**Records for the task**:
· · · · ·

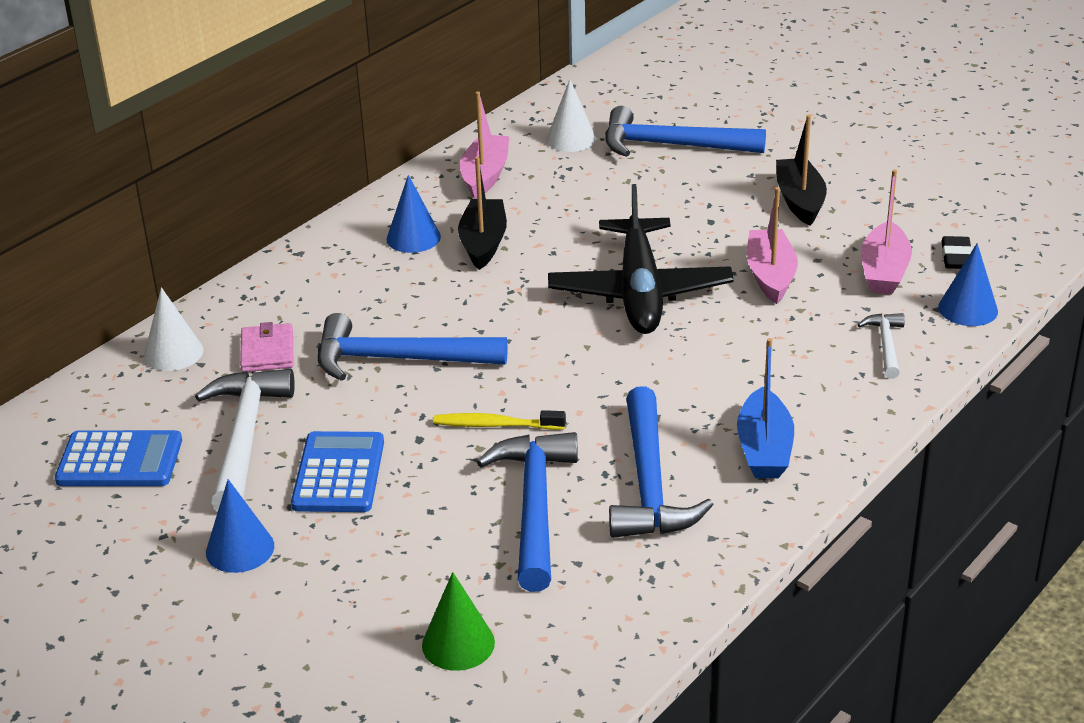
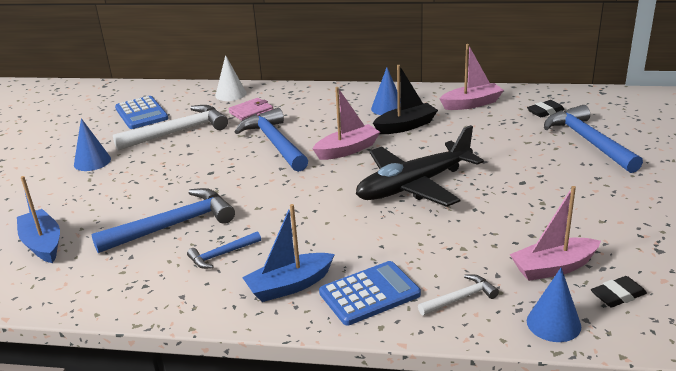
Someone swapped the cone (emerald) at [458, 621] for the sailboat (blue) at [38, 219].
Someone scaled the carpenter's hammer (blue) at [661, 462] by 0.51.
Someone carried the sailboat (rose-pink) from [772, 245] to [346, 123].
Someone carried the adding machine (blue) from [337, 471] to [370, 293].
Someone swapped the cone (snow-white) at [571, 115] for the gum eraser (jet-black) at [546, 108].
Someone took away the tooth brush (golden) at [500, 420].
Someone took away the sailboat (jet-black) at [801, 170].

· · · · ·

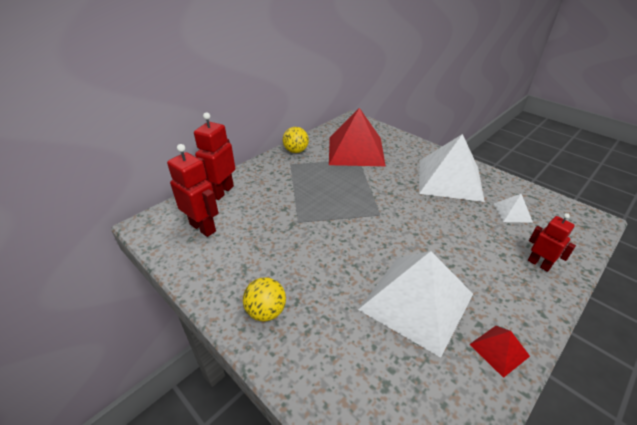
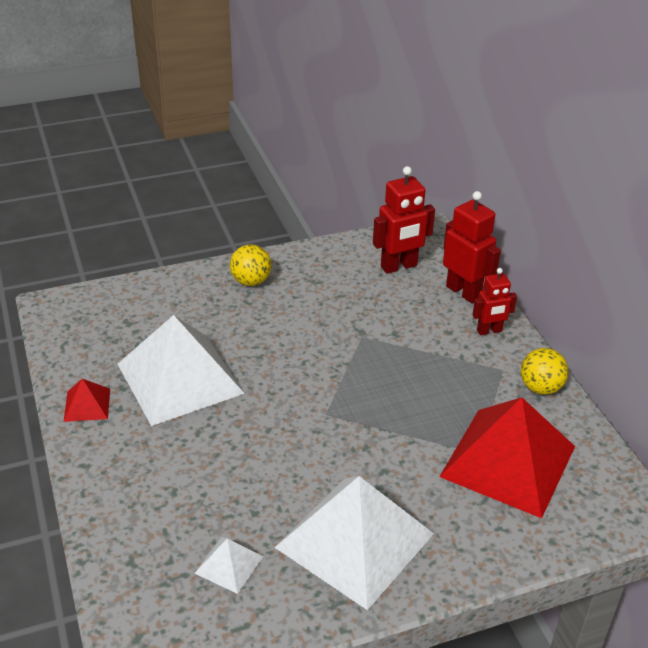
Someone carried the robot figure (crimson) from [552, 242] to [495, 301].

· · · · ·

**Required work**:
Report every line containing the string "carried" in the material.

**Answer to this problem**:
Someone carried the sailboat (rose-pink) from [772, 245] to [346, 123].
Someone carried the adding machine (blue) from [337, 471] to [370, 293].
Someone carried the robot figure (crimson) from [552, 242] to [495, 301].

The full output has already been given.